## WHAT IS BEING ASKED
The required output is the lines below from the line containing "grey tape [496,258,549,299] -> none" to the line containing "red teapot [668,279,740,377]", inclusive, retyped exactly. No other lines belong in it.

(Scene edit records)
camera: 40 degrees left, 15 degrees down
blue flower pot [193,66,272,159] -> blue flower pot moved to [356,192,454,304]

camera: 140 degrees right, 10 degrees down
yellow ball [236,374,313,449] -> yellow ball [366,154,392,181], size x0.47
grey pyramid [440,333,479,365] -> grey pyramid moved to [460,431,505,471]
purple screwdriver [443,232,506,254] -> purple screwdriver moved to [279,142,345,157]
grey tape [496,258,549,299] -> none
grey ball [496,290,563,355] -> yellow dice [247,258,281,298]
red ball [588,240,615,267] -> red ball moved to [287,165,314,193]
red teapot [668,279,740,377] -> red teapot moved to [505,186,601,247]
--
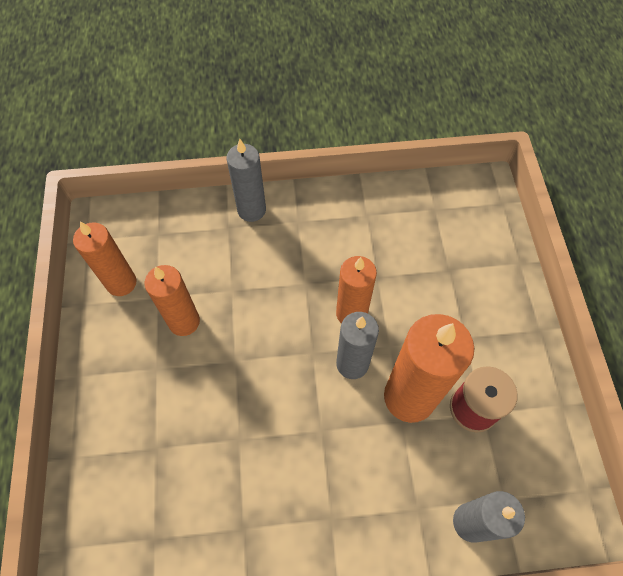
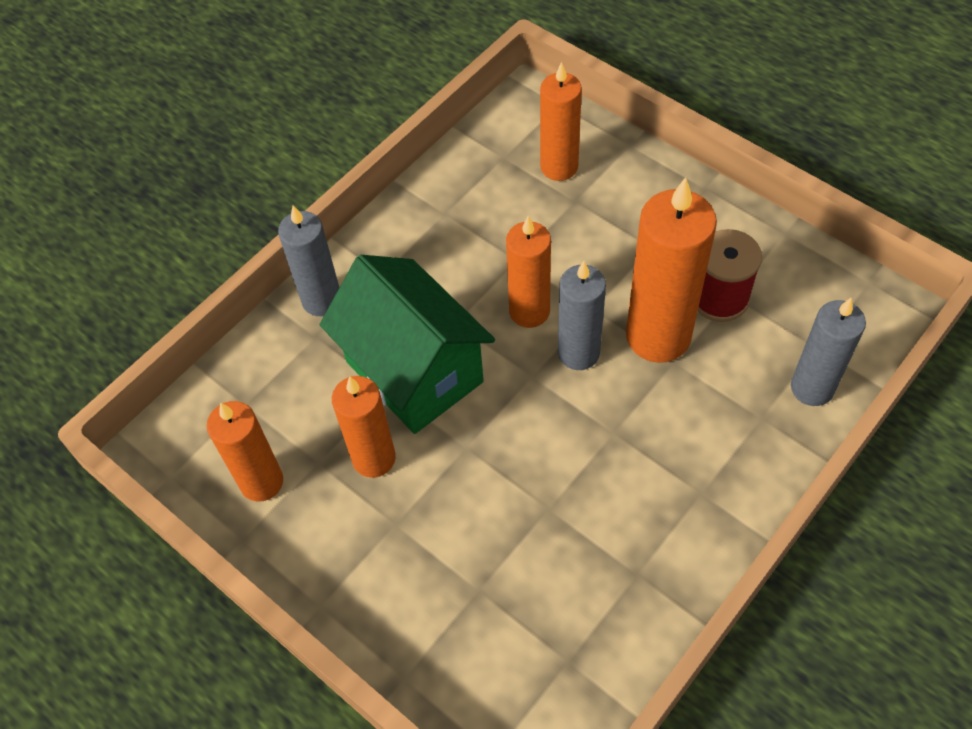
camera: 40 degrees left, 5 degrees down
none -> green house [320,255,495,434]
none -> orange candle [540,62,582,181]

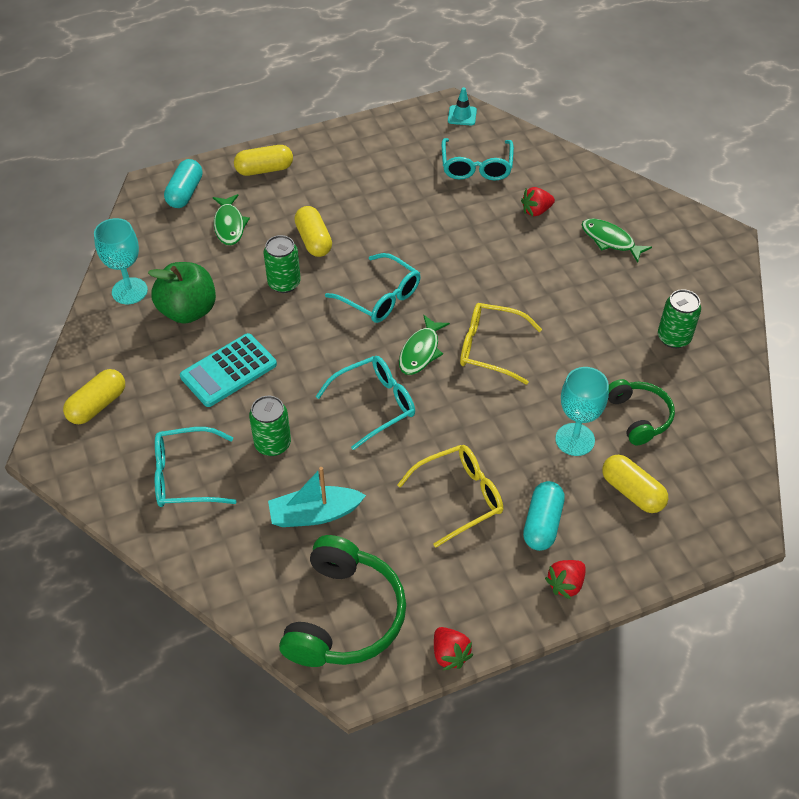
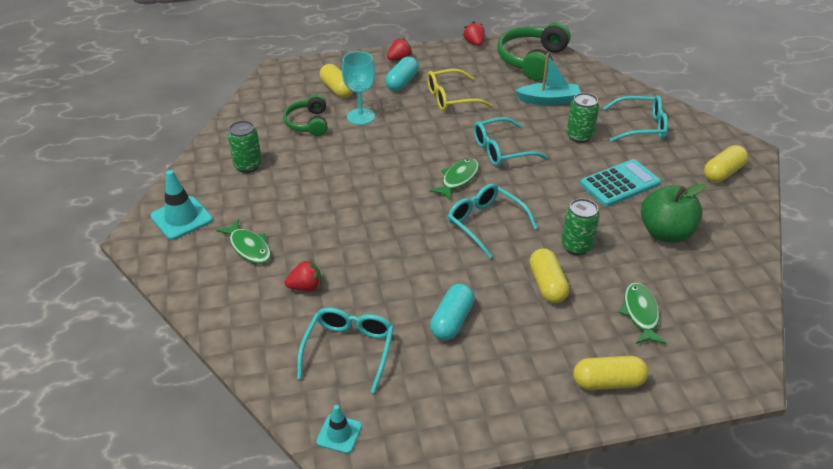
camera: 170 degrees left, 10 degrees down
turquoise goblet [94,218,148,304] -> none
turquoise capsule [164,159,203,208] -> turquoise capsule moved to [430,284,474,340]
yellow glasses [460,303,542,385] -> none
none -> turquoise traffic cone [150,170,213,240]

## REPLY TO THE EXERCISE
grey tape [496,258,549,299] -> none
grey ball [496,290,563,355] -> yellow dice [247,258,281,298]
red ball [588,240,615,267] -> red ball moved to [287,165,314,193]
red teapot [668,279,740,377] -> red teapot moved to [505,186,601,247]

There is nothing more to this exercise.